What to do
Search the records for the string "boîte", and show each line where it appears.

Raw data
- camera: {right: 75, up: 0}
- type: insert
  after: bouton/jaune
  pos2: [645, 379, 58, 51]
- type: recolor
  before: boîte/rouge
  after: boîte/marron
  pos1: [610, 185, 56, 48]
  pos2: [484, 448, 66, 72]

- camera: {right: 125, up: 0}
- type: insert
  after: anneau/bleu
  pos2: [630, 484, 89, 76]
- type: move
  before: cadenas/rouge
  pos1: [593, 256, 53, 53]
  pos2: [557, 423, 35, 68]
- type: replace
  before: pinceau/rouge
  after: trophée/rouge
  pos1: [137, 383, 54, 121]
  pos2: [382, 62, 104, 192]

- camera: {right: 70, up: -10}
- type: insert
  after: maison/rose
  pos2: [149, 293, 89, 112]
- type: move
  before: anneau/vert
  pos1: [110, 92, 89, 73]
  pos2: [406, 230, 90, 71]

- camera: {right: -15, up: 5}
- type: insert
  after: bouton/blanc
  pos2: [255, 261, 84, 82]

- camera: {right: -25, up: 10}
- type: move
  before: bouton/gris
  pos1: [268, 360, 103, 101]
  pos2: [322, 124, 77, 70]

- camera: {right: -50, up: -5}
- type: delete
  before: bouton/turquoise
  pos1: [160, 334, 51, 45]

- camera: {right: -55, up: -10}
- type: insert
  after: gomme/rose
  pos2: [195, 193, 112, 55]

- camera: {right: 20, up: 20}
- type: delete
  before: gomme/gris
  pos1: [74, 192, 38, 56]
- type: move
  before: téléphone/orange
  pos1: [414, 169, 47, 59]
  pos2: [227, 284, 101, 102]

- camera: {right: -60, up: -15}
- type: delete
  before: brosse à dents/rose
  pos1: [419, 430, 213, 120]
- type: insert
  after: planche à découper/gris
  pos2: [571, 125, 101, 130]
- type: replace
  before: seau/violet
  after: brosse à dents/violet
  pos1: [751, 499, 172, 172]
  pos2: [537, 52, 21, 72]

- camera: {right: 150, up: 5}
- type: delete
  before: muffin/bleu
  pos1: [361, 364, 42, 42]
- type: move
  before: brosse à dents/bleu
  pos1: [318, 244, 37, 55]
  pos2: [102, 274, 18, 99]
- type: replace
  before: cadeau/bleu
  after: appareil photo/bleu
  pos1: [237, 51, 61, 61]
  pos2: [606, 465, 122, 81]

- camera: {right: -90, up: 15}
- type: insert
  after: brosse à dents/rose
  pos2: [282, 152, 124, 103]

Result of this exercise
  before: boîte/rouge
  after: boîte/marron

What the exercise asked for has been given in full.